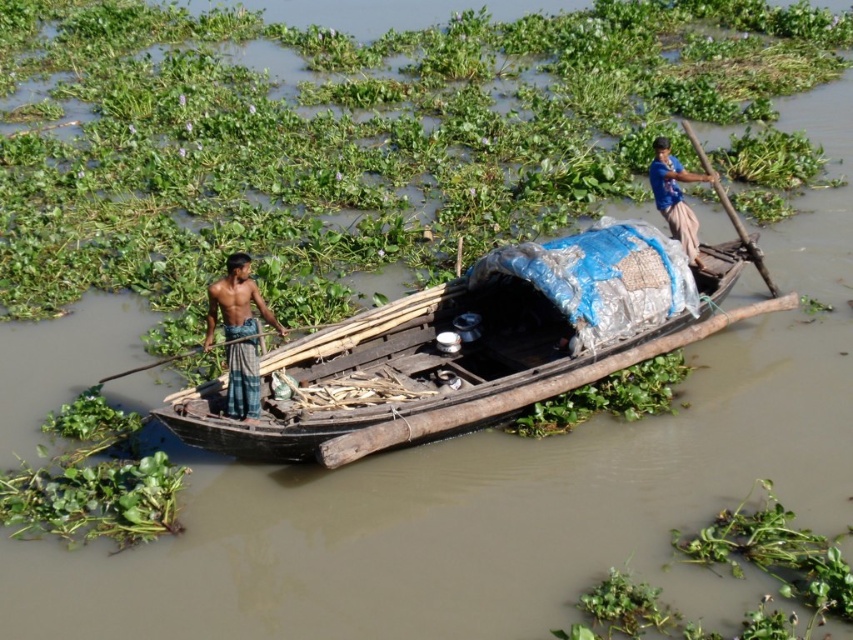
You are standing on the bank of the waterway and want to determine which of the two points, point (247,358) or point (107,376), is closer to you. Based on the image, which point is nearer?

Point (247,358) is closer to the viewer than point (107,376).

You are a passenger on the wooden boat at center and need to move to the shiny blue shirt at left. Is there enough space to move freely between them?

The wooden boat at center might be wider than shiny blue shirt at left, so there might be enough space to move freely between them.

You are a passenger on the boat and need to store your belongings. You have a shiny blue shirt at left and a wooden paddle at left. Which item requires more space horizontally to store properly?

The shiny blue shirt at left requires more horizontal space because its width is larger than that of the wooden paddle at left.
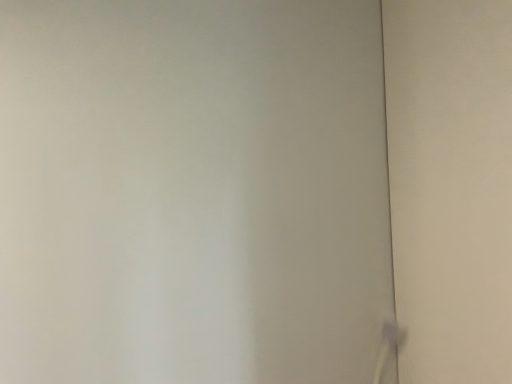
Image resolution: width=512 pixels, height=384 pixels. What do you see at coordinates (451, 185) in the screenshot?
I see `white matte door at right` at bounding box center [451, 185].

Identify the location of white matte door at right. This screenshot has height=384, width=512. (451, 185).

Find the location of a particular element. white matte door at right is located at coordinates (451, 185).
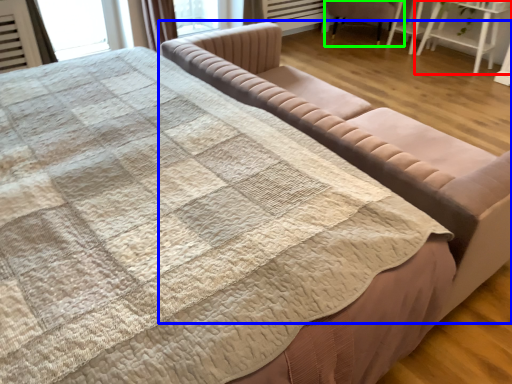
Question: Considering the real-world distances, which object is closest to table (highlighted by a red box)? studio couch (highlighted by a blue box) or chair (highlighted by a green box).

Choices:
 (A) studio couch
 (B) chair

Answer: (B)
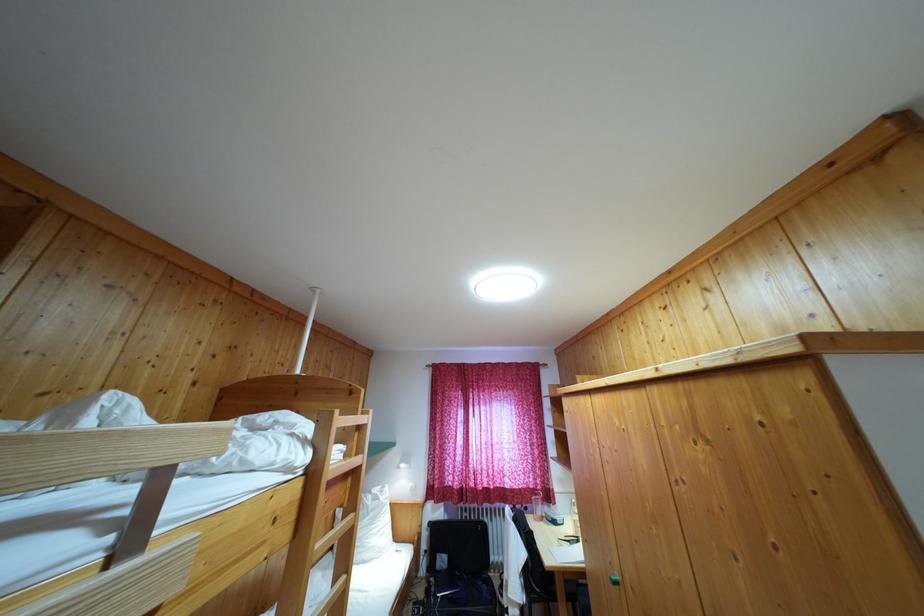
You are a GUI agent. You are given a task and a screenshot of the screen. Output one action in this format:
    pyautogui.click(x=<x>, y=<y>)
    Task: Click on the small green knob
    The width and height of the screenshot is (924, 616).
    Given the screenshot: What is the action you would take?
    pyautogui.click(x=614, y=578)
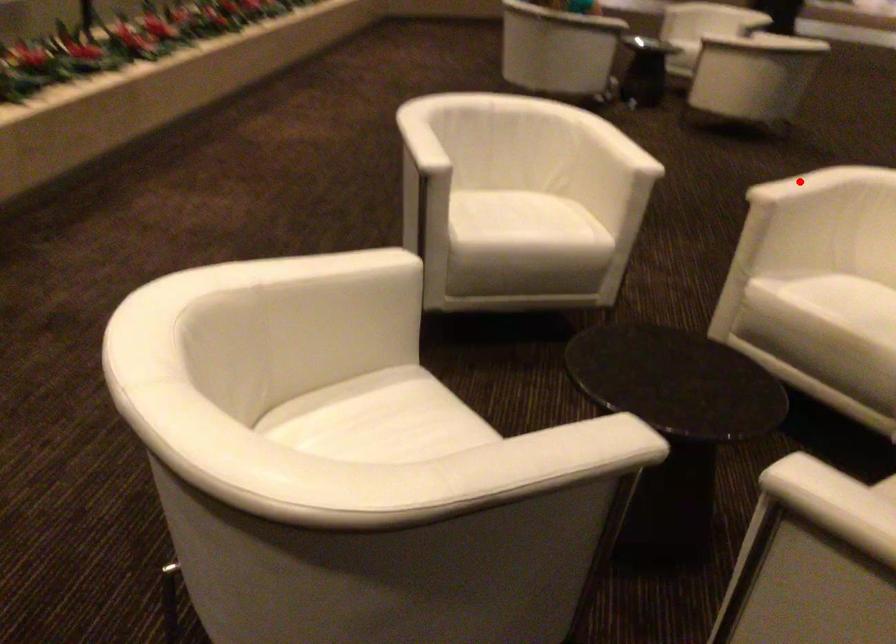
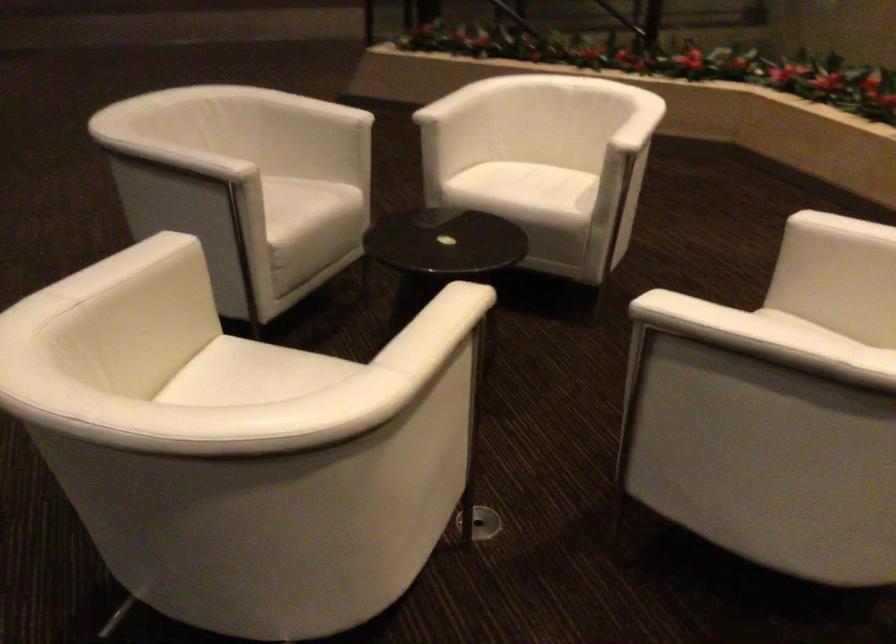
Question: I am providing you with two images of the same scene from different viewpoints. Image1 has a red point marked. In image2, the corresponding 3D location appears at what relative position? Reply with the corresponding letter.

Choices:
 (A) Closer
 (B) Farther

Answer: (A)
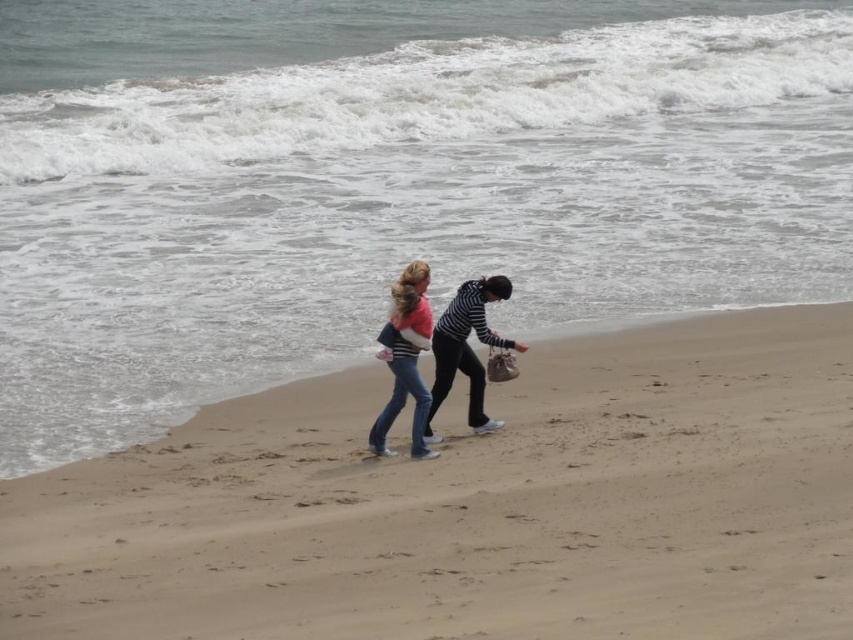
Question: Which point appears farthest from the camera in this image?

Choices:
 (A) (300, 508)
 (B) (416, 323)
 (C) (412, 445)

Answer: (C)

Question: Which object appears farthest from the camera in this image?

Choices:
 (A) sandy beach at lower center
 (B) denim jeans at center
 (C) striped fabric sweater at center

Answer: (B)

Question: Does sandy beach at lower center appear under denim jeans at center?

Choices:
 (A) yes
 (B) no

Answer: (A)

Question: Does sandy beach at lower center have a smaller size compared to denim jeans at center?

Choices:
 (A) no
 (B) yes

Answer: (A)

Question: Is striped fabric sweater at center behind denim jeans at center?

Choices:
 (A) no
 (B) yes

Answer: (A)

Question: Which of these objects is positioned closest to the denim jeans at center?

Choices:
 (A) striped fabric sweater at center
 (B) sandy beach at lower center

Answer: (A)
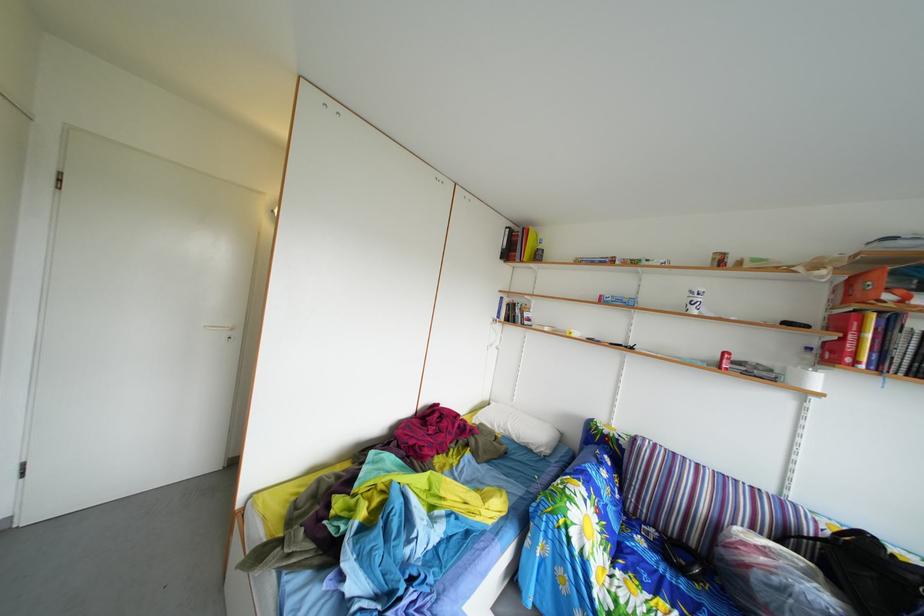
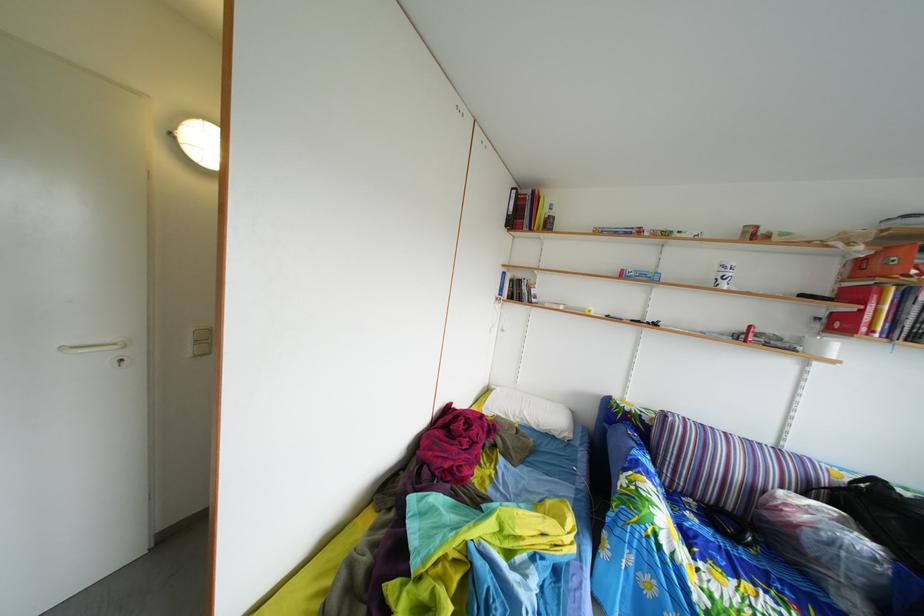
Where in the second image is the point corresponding to point (869, 573) from the first image?

(886, 515)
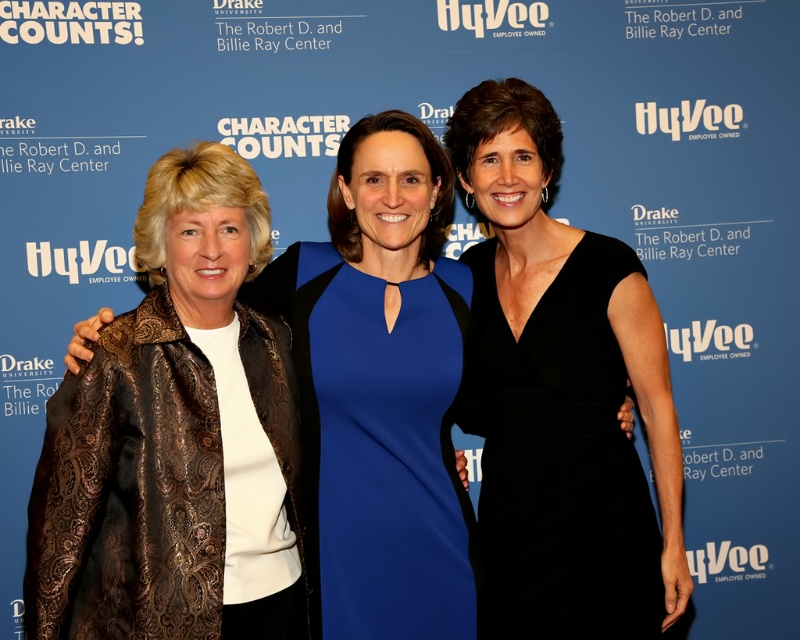
You are a photographer setting up for a group photo. You have a camera with a 24mm lens that can capture a maximum width of 1.2 meters. The black satin dress at center and bronze textured jacket at left are part of the scene. Can both items fit within the camera frame if the camera is positioned to include both?

The black satin dress at center might be wider than bronze textured jacket at left. Since the camera can capture up to 1.2 meters, if the combined width of both items is less than or equal to 1.2 meters, they could fit. However, since the black satin dress at center might be wider than the bronze textured jacket at left, their total width could exceed the camera frame limit. Further measurement is needed to confirm.

Based on the scene description, which object is bigger between the black satin dress at center and the bronze textured jacket at left?

The black satin dress at center is larger in size than the bronze textured jacket at left.

In the image of three women standing against a blue backdrop with logos, there are two points marked at coordinates point (602,492) and point (388,518). Which point is closer to the viewer?

Point (388,518) is closer to the viewer since it is in front of point (602,492) according to their spatial relationship.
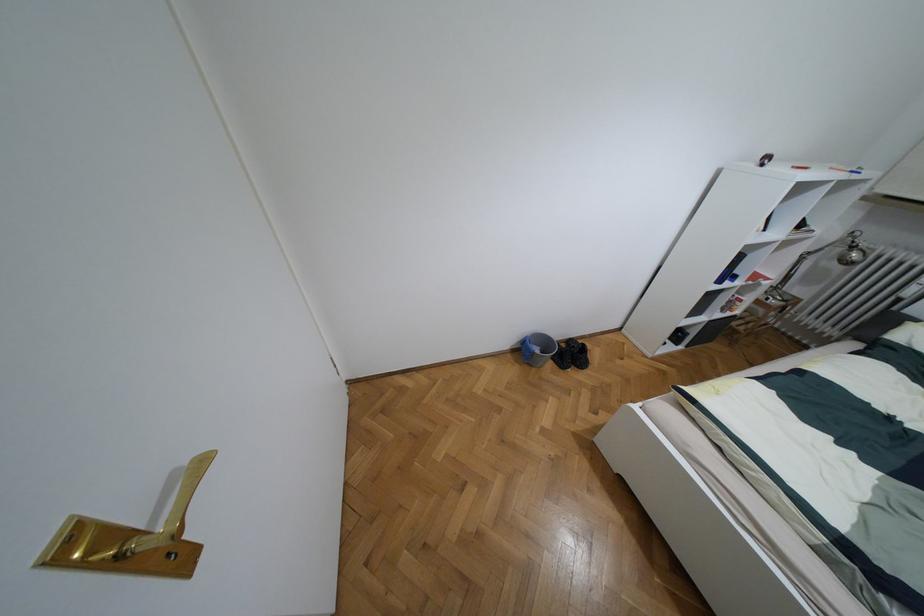
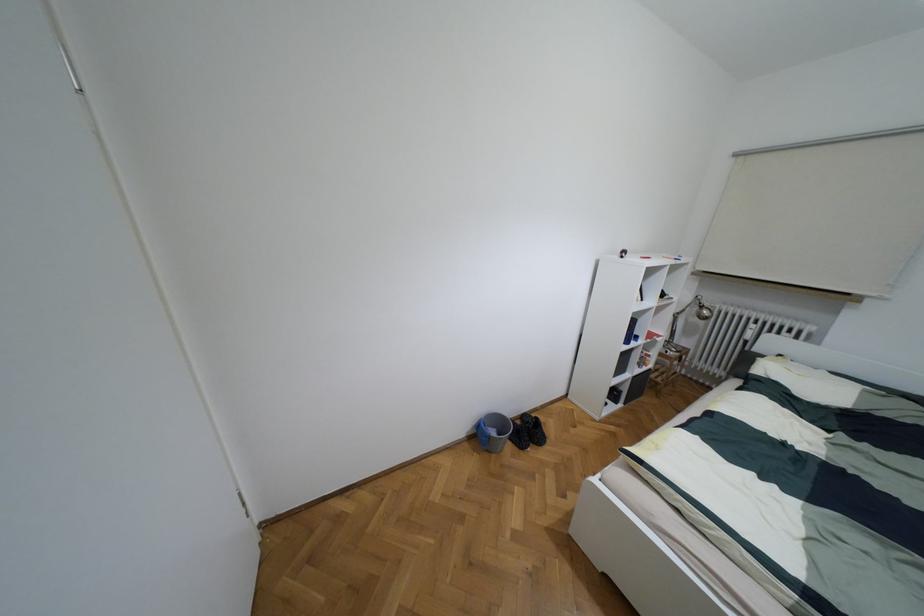
Question: The images are taken continuously from a first-person perspective. In which direction is your viewpoint rotating?

Choices:
 (A) Left
 (B) Right
 (C) Up
 (D) Down

Answer: (C)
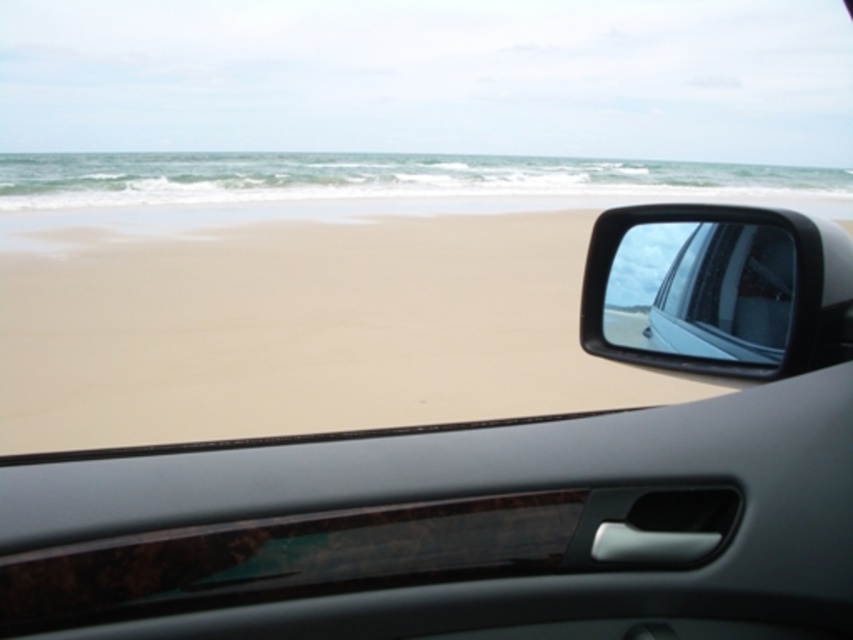
Question: In this image, where is sandy beach at lower left located relative to glossy plastic car mirror at upper right?

Choices:
 (A) below
 (B) above

Answer: (A)

Question: Does sandy beach at lower left appear over glossy plastic car mirror at upper right?

Choices:
 (A) no
 (B) yes

Answer: (A)

Question: Which point is farther to the camera?

Choices:
 (A) pos(532,237)
 (B) pos(650,362)

Answer: (A)

Question: Which point is closer to the camera taking this photo?

Choices:
 (A) (625, 243)
 (B) (572, 240)

Answer: (A)

Question: Is sandy beach at lower left positioned at the back of glossy plastic car mirror at upper right?

Choices:
 (A) yes
 (B) no

Answer: (A)

Question: Which object appears farthest from the camera in this image?

Choices:
 (A) glossy plastic car mirror at upper right
 (B) sandy beach at lower left

Answer: (B)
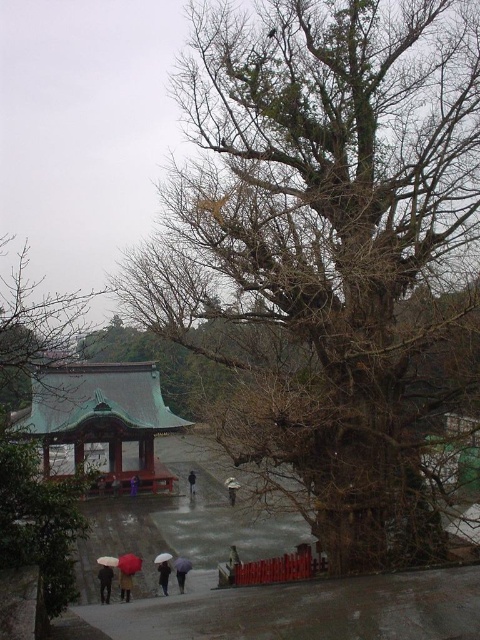
You are standing at the entrance of the shrine complex and see the matte black umbrella at lower left. If you walk directly towards the pavilion, will the large leafless tree on the right block your path to the pavilion?

The large leafless tree on the right is positioned to the side of the path leading to the pavilion, so it will not block your direct path towards the pavilion.

You are standing at the entrance of the shrine and see the red matte umbrella at lower center. If you walk straight towards the pavilion with a green tiled roof and red pillars, will the large leafless tree on the right block your path?

The red matte umbrella at lower center is located at point (129, 563). Since the tree is on the right side of the frame and the path leads straight to the pavilion, the tree would not block your path as you are walking straight towards the pavilion.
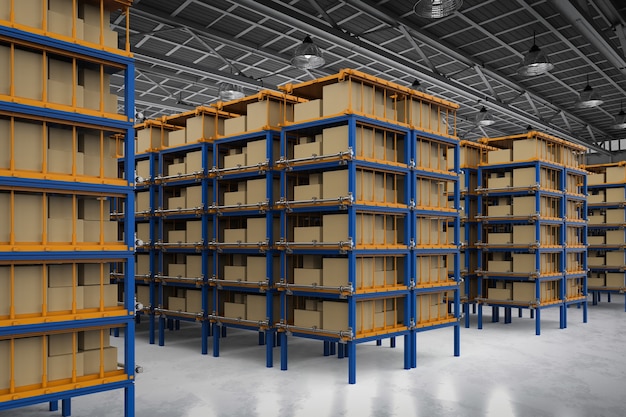
Where is `lights`? The width and height of the screenshot is (626, 417). lights is located at coordinates (312, 57), (433, 5), (536, 66), (590, 108), (233, 94), (488, 119), (618, 122).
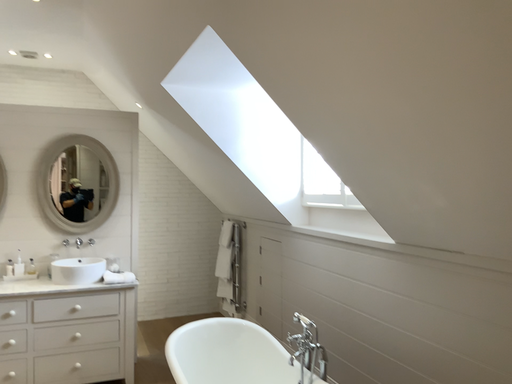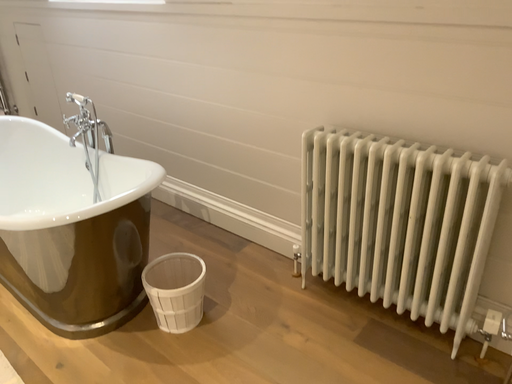
Question: Which way did the camera rotate in the video?

Choices:
 (A) rotated downward
 (B) rotated upward

Answer: (A)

:::::

What this task involves
Copy out the part of the listing that opens with the line containing "You are a photographer" and closes with the line containing "In the image", word for word.

Task result
You are a photographer setting up for a group photo. You have a camera with a 24mm lens that can capture a maximum width of 1.2 meters. The black satin dress at center and bronze textured jacket at left are part of the scene. Can both items fit within the camera frame if the camera is positioned to include both?

The black satin dress at center might be wider than bronze textured jacket at left. Since the camera can capture up to 1.2 meters, if the combined width of both items is less than or equal to 1.2 meters, they could fit. However, since the black satin dress at center might be wider than the bronze textured jacket at left, their total width could exceed the camera frame limit. Further measurement is needed to confirm.

Based on the scene description, which object is bigger between the black satin dress at center and the bronze textured jacket at left?

The black satin dress at center is larger in size than the bronze textured jacket at left.

In the image of three women standing against a blue backdrop with logos, there are two points marked at coordinates point (602,492) and point (388,518). Which point is closer to the viewer?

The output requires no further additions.